* EXERCISE DIRECTIONS *
Please reply with one number only: how many lines in the entries below contain the string "BARO".
-- -- --
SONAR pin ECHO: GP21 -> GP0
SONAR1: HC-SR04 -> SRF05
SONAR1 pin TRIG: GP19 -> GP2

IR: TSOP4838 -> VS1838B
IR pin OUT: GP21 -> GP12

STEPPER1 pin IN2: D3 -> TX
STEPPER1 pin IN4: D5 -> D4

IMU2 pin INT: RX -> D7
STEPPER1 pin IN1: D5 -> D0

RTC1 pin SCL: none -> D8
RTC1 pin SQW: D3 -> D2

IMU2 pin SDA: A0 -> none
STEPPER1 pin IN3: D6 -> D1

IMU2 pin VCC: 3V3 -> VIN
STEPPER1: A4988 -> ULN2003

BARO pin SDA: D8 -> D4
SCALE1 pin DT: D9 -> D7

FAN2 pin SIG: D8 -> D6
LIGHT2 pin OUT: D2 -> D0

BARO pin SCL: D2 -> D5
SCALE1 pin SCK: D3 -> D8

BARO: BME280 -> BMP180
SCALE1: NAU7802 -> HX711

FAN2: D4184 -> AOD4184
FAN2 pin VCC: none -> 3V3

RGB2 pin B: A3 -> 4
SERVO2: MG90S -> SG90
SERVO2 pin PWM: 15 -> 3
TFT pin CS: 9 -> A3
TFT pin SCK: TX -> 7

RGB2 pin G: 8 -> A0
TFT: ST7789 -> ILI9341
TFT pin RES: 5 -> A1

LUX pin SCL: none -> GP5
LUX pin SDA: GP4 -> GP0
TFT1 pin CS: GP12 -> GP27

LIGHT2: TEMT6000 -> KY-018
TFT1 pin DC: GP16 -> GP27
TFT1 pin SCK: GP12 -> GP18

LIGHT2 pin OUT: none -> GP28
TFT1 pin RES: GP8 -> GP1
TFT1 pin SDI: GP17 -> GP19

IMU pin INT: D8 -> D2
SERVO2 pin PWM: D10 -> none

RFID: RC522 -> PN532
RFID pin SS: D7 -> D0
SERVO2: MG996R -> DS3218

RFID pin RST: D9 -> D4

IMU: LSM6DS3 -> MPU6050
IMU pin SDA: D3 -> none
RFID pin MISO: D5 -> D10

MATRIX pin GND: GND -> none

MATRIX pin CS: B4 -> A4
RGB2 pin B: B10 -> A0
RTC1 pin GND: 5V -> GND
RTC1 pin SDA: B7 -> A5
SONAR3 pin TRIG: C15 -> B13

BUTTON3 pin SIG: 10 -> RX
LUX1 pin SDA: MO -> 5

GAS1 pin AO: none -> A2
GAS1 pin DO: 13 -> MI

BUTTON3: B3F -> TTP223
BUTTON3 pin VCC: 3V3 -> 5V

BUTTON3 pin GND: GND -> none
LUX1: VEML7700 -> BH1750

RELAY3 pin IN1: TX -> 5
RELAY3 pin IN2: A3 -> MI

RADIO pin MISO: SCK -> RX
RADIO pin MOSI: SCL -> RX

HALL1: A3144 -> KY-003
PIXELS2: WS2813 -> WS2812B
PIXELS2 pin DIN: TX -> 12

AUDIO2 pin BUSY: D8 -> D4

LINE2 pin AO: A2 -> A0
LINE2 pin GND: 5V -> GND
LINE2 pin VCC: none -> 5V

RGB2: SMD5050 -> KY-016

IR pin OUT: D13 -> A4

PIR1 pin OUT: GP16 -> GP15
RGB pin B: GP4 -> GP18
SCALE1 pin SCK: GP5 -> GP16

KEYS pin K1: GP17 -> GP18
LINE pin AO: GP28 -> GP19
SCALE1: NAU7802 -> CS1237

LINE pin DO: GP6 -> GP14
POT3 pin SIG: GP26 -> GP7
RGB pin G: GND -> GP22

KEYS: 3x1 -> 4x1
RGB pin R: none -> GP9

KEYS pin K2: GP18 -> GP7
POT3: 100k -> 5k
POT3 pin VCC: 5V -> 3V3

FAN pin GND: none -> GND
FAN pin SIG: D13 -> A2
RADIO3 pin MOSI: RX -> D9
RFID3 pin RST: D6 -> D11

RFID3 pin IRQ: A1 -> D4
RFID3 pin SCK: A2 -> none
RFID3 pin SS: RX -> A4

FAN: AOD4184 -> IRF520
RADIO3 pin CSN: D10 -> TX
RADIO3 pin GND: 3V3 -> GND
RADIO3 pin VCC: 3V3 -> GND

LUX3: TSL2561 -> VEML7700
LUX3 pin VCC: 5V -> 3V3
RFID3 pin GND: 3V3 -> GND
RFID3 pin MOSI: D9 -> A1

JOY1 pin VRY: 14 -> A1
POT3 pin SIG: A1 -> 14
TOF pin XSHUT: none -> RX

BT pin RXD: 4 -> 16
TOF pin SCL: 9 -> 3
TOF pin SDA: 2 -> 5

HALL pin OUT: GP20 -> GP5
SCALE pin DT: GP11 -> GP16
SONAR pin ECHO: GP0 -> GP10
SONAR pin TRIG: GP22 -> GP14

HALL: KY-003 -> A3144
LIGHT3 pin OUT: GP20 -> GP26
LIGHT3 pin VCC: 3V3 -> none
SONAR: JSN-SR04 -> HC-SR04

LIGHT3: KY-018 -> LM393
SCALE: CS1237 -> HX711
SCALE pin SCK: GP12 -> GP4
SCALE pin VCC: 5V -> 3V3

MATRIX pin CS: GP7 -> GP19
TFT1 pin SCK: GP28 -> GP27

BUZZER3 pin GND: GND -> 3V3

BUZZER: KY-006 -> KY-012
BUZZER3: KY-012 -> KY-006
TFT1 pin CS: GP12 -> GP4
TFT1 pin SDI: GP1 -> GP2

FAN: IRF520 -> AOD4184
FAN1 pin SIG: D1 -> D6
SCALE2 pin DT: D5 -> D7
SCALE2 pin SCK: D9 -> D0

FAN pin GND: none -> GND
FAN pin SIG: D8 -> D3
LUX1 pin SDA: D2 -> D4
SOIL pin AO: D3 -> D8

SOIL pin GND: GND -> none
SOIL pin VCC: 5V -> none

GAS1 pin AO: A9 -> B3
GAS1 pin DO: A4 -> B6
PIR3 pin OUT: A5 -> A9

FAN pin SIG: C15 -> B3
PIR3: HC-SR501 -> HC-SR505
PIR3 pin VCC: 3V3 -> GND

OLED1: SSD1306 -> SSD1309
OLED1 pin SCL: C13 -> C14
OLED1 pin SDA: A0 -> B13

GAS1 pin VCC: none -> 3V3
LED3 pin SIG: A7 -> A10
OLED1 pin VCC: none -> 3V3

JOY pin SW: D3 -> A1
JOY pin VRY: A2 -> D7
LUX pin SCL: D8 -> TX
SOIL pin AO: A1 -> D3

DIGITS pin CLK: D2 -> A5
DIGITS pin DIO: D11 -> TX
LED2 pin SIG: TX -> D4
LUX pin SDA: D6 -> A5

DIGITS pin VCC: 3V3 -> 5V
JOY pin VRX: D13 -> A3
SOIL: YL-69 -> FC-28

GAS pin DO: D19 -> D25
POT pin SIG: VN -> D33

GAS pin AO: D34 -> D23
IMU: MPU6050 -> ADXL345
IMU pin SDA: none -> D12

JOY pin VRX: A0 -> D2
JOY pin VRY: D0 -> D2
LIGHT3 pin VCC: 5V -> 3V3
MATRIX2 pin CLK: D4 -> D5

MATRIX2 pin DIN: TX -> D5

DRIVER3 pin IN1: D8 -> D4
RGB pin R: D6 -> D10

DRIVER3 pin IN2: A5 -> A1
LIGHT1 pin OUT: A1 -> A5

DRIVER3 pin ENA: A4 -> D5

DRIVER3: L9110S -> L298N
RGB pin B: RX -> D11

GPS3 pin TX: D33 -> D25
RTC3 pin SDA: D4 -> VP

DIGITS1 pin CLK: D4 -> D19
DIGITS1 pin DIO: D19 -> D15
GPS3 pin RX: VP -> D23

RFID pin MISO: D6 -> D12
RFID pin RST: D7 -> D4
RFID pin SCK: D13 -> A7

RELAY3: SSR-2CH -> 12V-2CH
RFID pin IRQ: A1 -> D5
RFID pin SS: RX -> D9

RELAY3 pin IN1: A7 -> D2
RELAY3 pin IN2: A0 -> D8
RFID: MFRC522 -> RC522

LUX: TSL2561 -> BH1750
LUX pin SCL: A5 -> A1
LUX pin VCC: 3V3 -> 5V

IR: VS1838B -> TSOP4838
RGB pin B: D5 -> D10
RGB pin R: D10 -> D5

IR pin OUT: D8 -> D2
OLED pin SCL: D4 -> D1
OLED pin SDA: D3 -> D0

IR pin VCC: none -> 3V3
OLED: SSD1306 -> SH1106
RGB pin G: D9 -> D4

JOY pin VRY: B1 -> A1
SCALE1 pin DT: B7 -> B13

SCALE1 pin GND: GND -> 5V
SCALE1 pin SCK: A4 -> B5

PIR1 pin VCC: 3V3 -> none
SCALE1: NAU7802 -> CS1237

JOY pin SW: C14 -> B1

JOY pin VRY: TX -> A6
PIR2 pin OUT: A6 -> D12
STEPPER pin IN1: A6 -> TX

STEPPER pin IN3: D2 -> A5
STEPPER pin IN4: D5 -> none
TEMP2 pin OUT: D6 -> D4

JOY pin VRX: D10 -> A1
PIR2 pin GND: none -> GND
-- -- --
* RESULT *
3